● **WORK ITEM**
Return the whole listing, line for line, without the pictures in it.

● **STORED DATA**

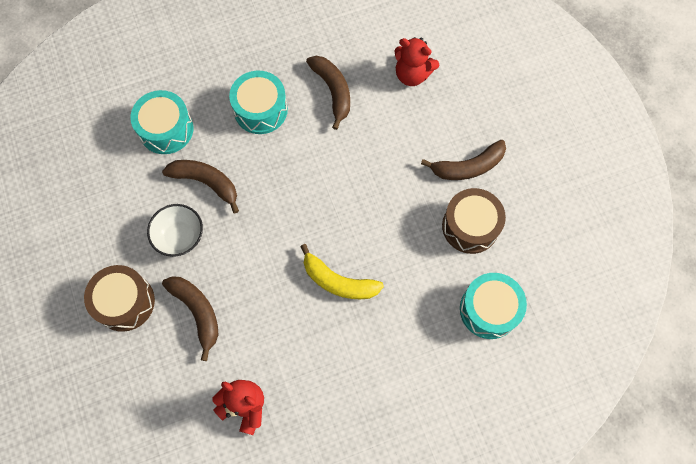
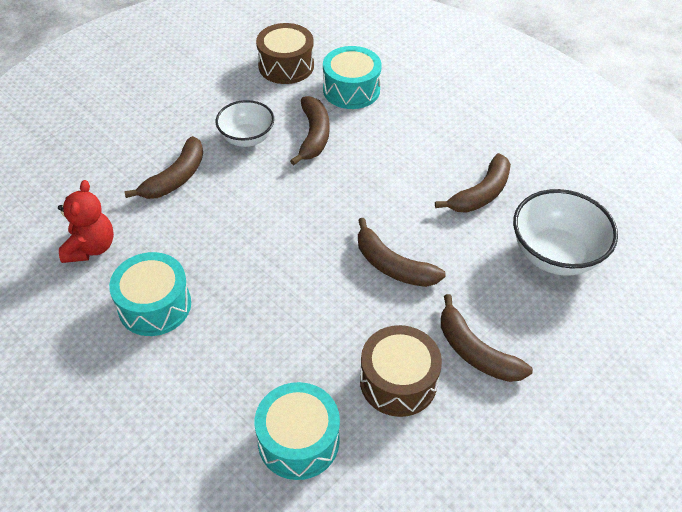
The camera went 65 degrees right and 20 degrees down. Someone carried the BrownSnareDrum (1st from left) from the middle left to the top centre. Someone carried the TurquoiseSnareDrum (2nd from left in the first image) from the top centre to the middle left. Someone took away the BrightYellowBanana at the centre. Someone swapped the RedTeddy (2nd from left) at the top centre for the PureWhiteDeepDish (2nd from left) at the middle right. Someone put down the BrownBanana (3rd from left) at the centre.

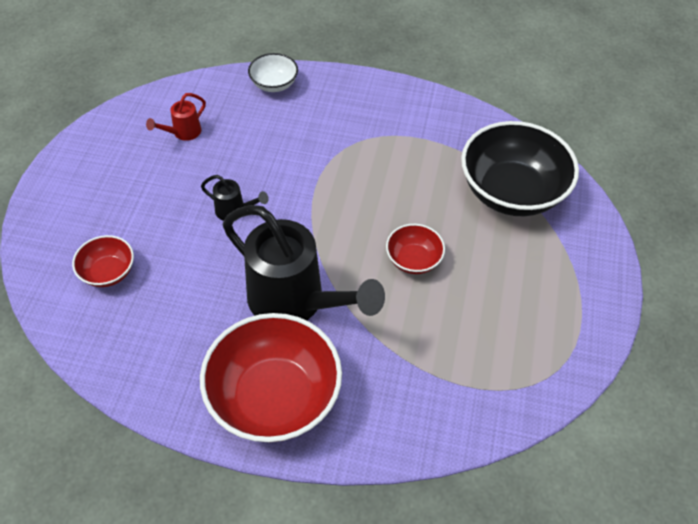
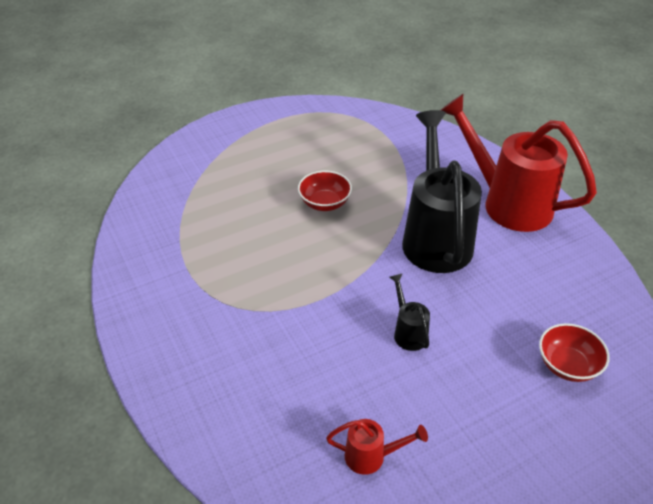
The camera went 130 degrees left and 10 degrees down. Someone swapped the RedDeepDish (2nd from left) at the bottom centre for the RedWateringPot (2nd from left) at the top right. Someone took away the PureWhiteDeepDish at the top centre. Someone took away the BlackDeepDish at the top right.

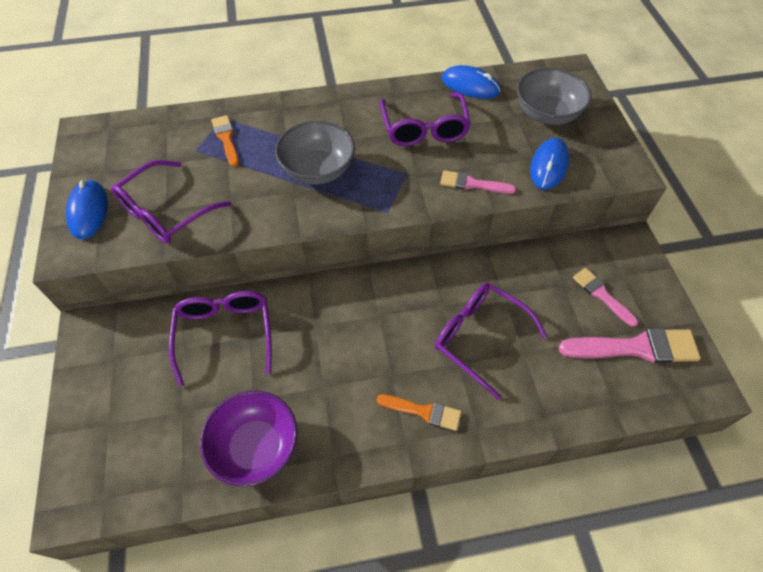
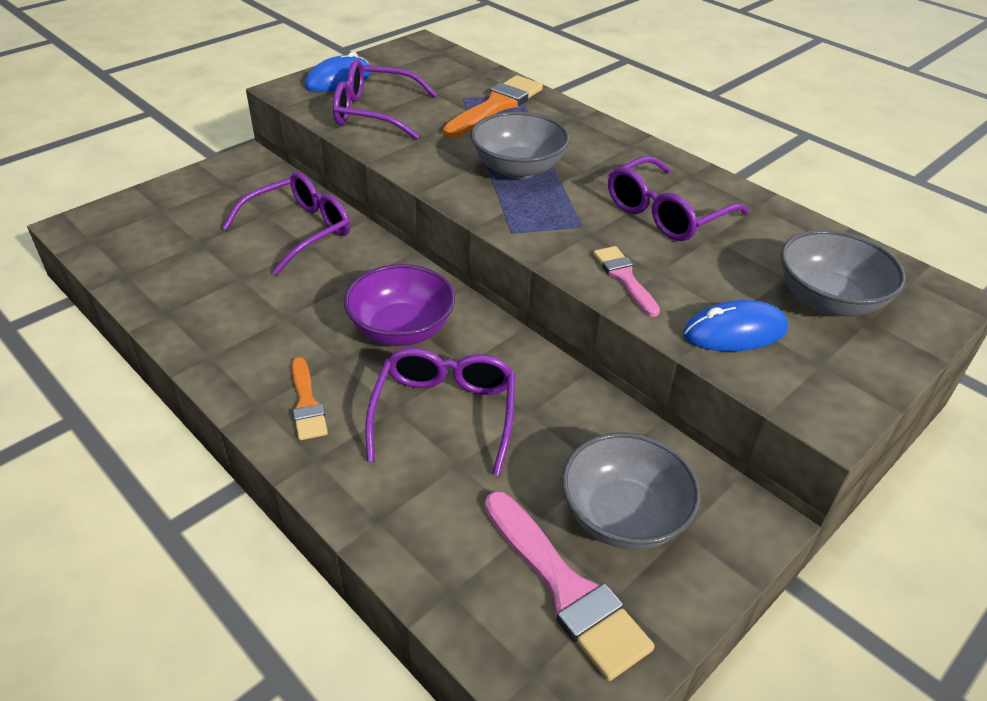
The camera went 55 degrees right and 15 degrees down. Someone carried the RoyalPurpleDeepDish from the bottom left to the centre. Someone scaled the BrightOrangePaintBrush (1st from left in the first image) at the top left by 1.70. Someone took away the RoyalBlueComputerMouse (2nd from left) at the top centre. Someone swapped the RosyPaintBrush (2nd from left) at the middle right for the GreyDeepDish (2nd from left) at the bottom centre.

● **EXERCISE ANSWER**
The camera went 65 degrees right and 20 degrees down. Someone carried the BrownSnareDrum (1st from left) from the middle left to the top centre. Someone carried the TurquoiseSnareDrum (2nd from left in the first image) from the top centre to the middle left. Someone took away the BrightYellowBanana at the centre. Someone swapped the RedTeddy (2nd from left) at the top centre for the PureWhiteDeepDish (2nd from left) at the middle right. Someone put down the BrownBanana (3rd from left) at the centre.

The camera went 130 degrees left and 10 degrees down. Someone swapped the RedDeepDish (2nd from left) at the bottom centre for the RedWateringPot (2nd from left) at the top right. Someone took away the PureWhiteDeepDish at the top centre. Someone took away the BlackDeepDish at the top right.

The camera went 55 degrees right and 15 degrees down. Someone carried the RoyalPurpleDeepDish from the bottom left to the centre. Someone scaled the BrightOrangePaintBrush (1st from left in the first image) at the top left by 1.70. Someone took away the RoyalBlueComputerMouse (2nd from left) at the top centre. Someone swapped the RosyPaintBrush (2nd from left) at the middle right for the GreyDeepDish (2nd from left) at the bottom centre.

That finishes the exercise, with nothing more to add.